EXERCISE DETAILS. Rewrite the records below with every "highlighted by" changed to "marked by" and everything else left as it is, omitting the pictures.

○ ○ ○ ○ ○ ○ ○

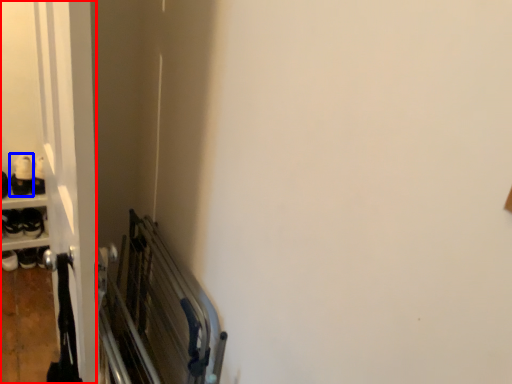
Question: Which point is further to the camera, door (highlighted by a red box) or footwear (highlighted by a blue box)?

Choices:
 (A) door
 (B) footwear

Answer: (B)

○ ○ ○ ○ ○ ○ ○

WRITTEN RESPONSE.
Question: Which point is further to the camera, door (marked by a red box) or footwear (marked by a blue box)?

Choices:
 (A) door
 (B) footwear

Answer: (B)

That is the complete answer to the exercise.